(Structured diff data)
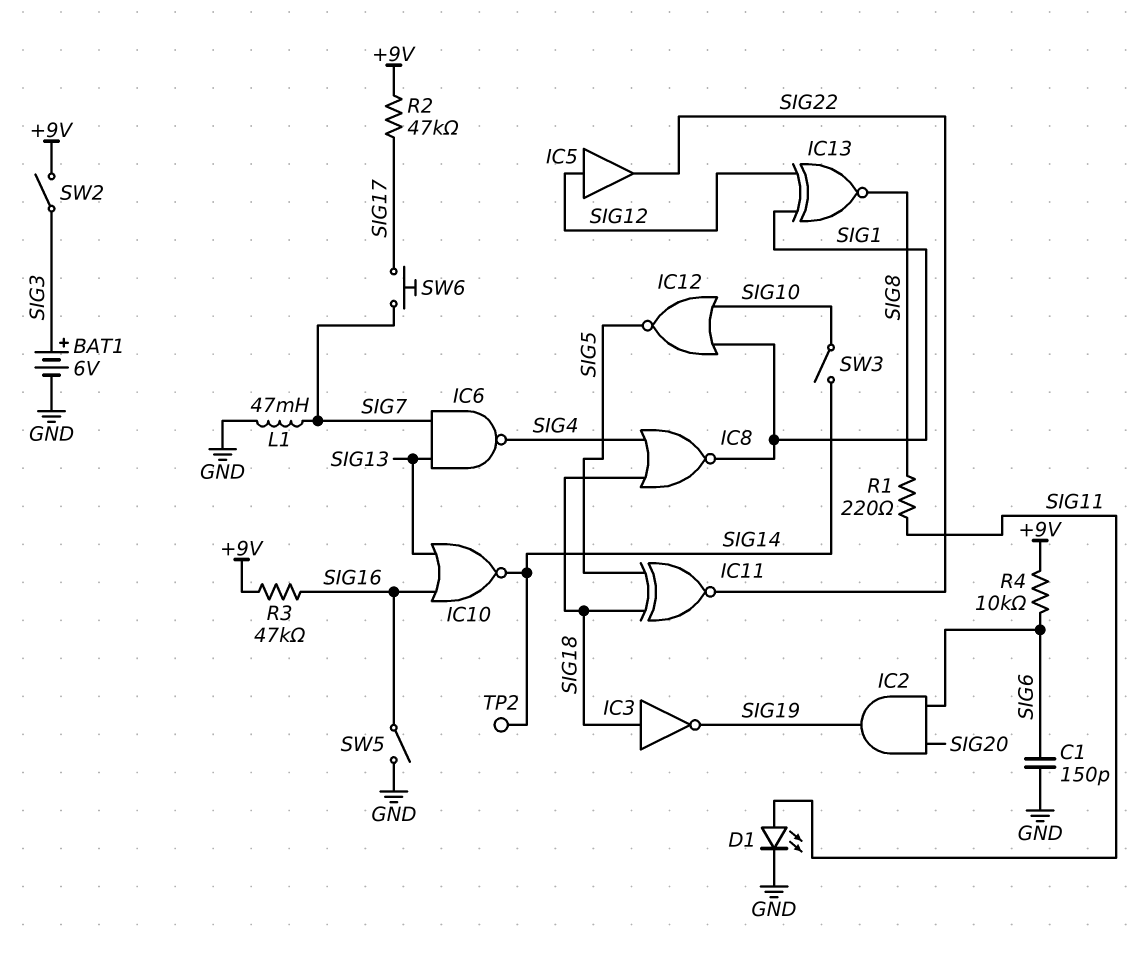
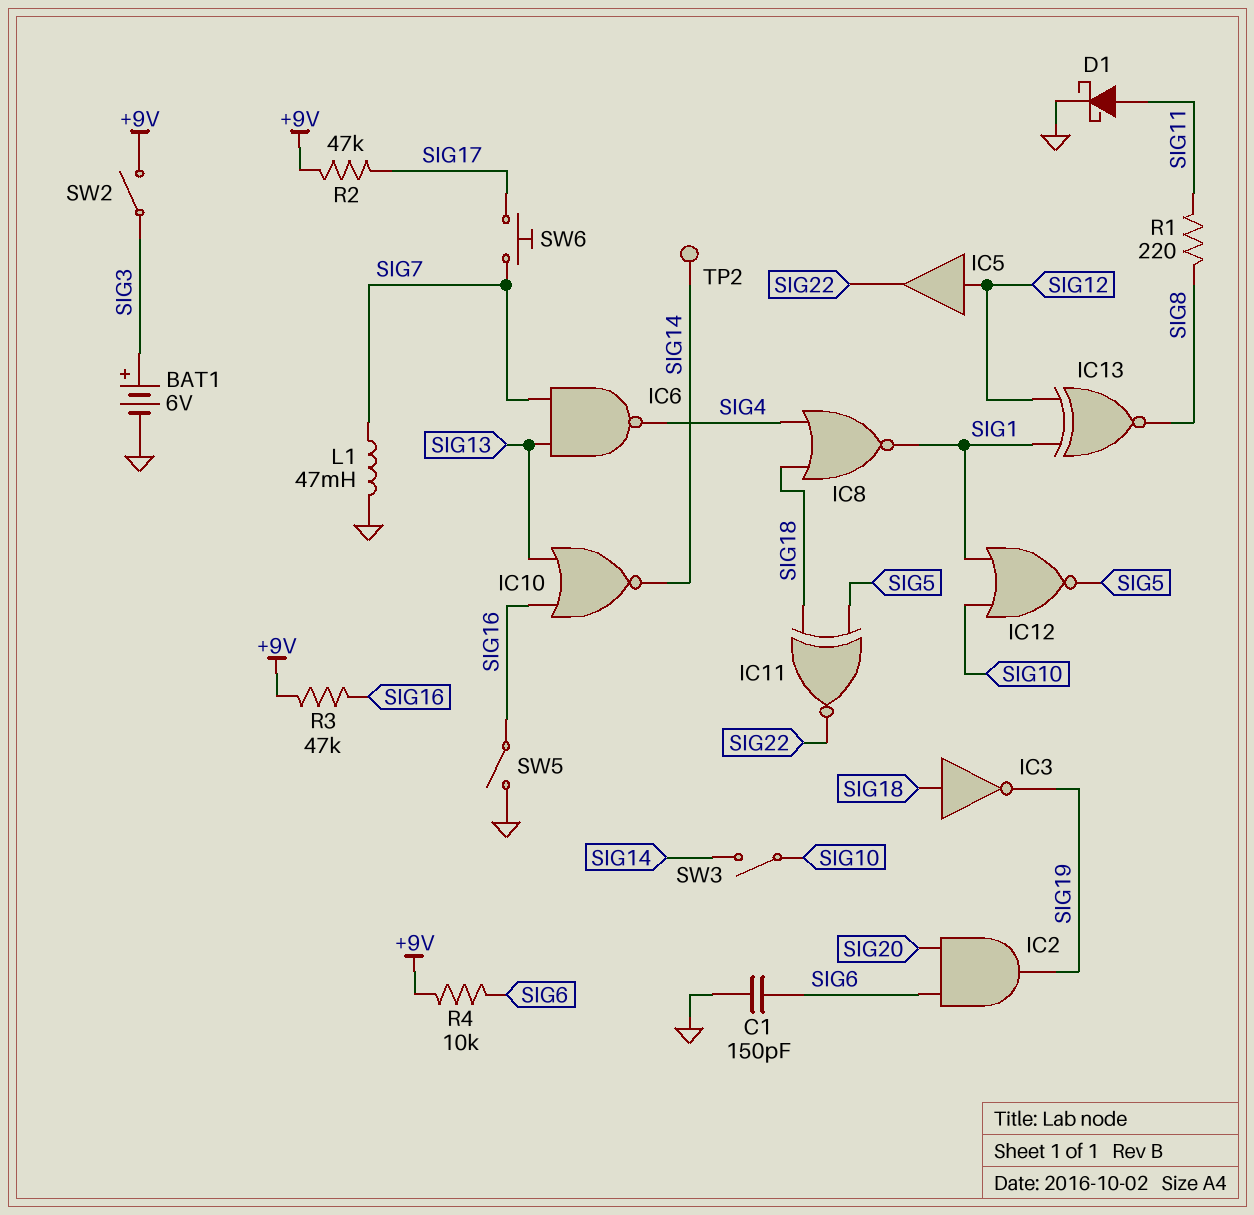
D1: LED (A SIG11, K GND) -> schottky (A SIG11, K GND)

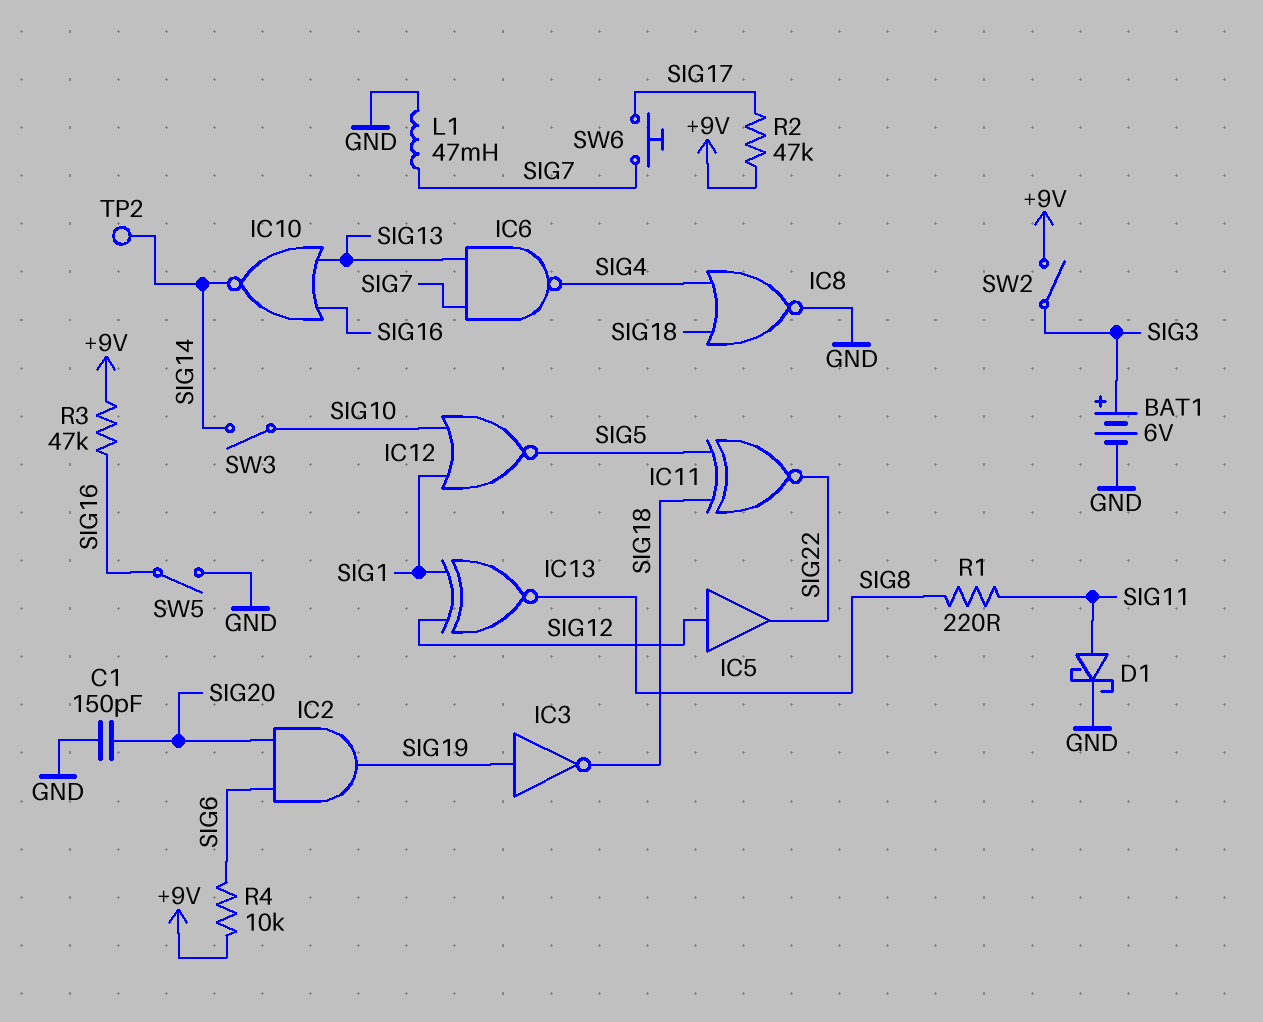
C1: 150pF (GND, SIG6) -> 150pF (GND, SIG20)
IC3: NOT (in SIG18, out SIG19) -> NOT (in SIG19, out SIG18)
IC8: NOR (in SIG4, in SIG18, out SIG1) -> NOR (in SIG4, in SIG18, out GND)

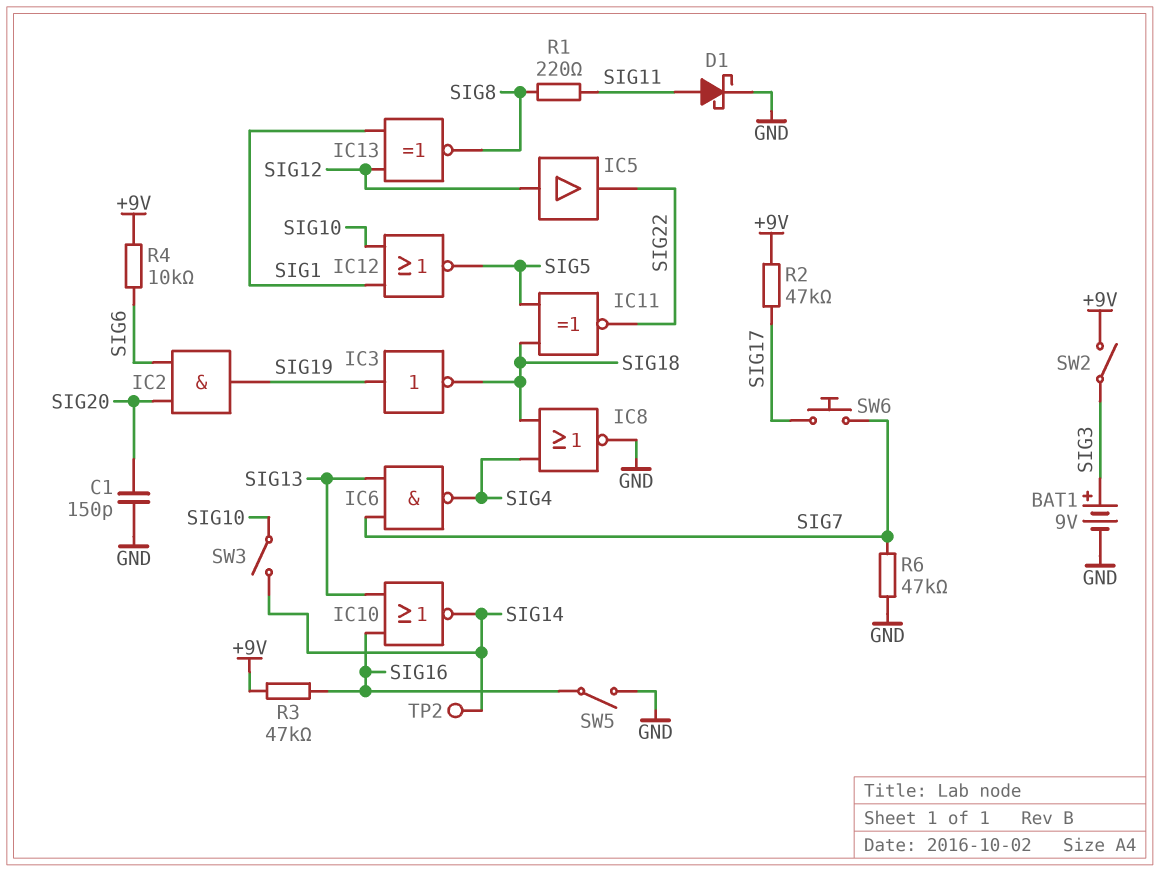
BAT1: 6V (plus SIG3, minus GND) -> 9V (plus SIG3, minus GND)
L1: 47mH (GND, SIG7) -> none
R6: none -> 47k (GND, SIG7)

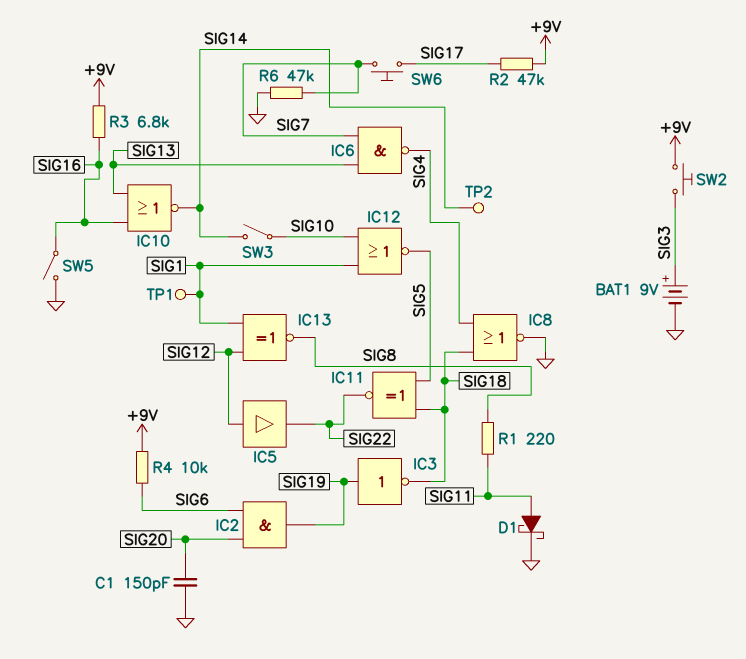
R3: 47k (+9V, SIG16) -> 6.8k (+9V, SIG16)
SW2: switch (+9V, SIG3) -> button (+9V, SIG3)
TP1: none -> test point (SIG1)

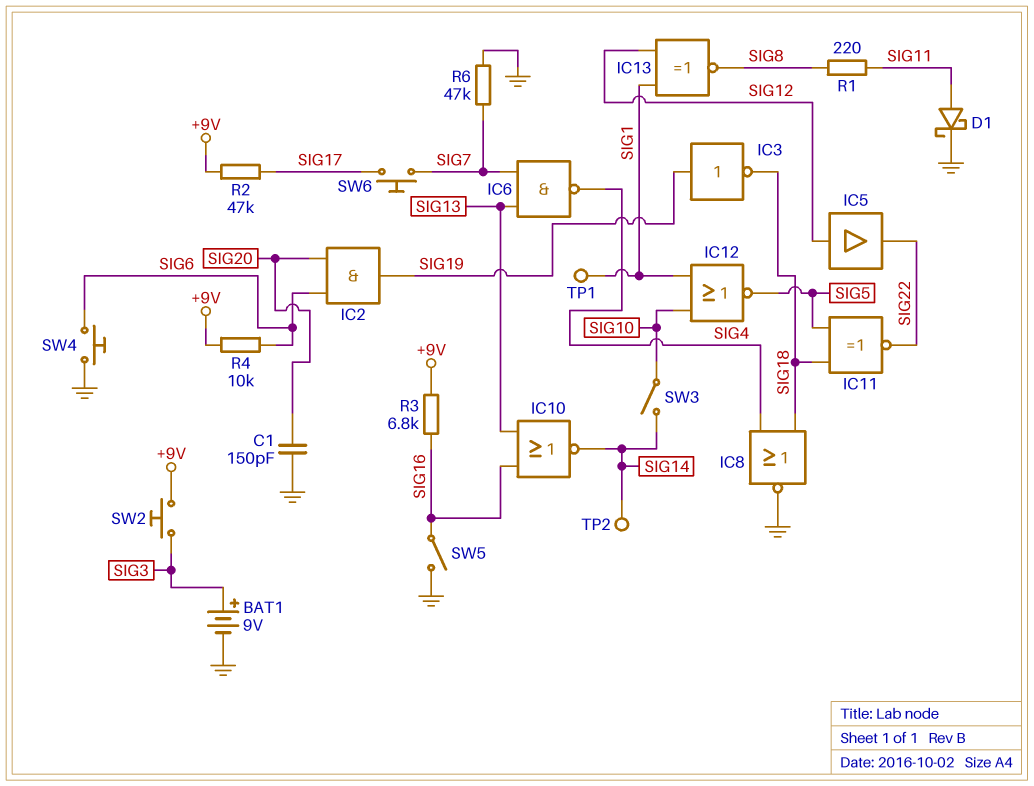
SW4: none -> button (GND, SIG6)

● Goal of the exercise: Where does the word "none" appear in the records above? Return every line that holds it.

● Finished exercise:
L1: 47mH (GND, SIG7) -> none
R6: none -> 47k (GND, SIG7)
TP1: none -> test point (SIG1)
SW4: none -> button (GND, SIG6)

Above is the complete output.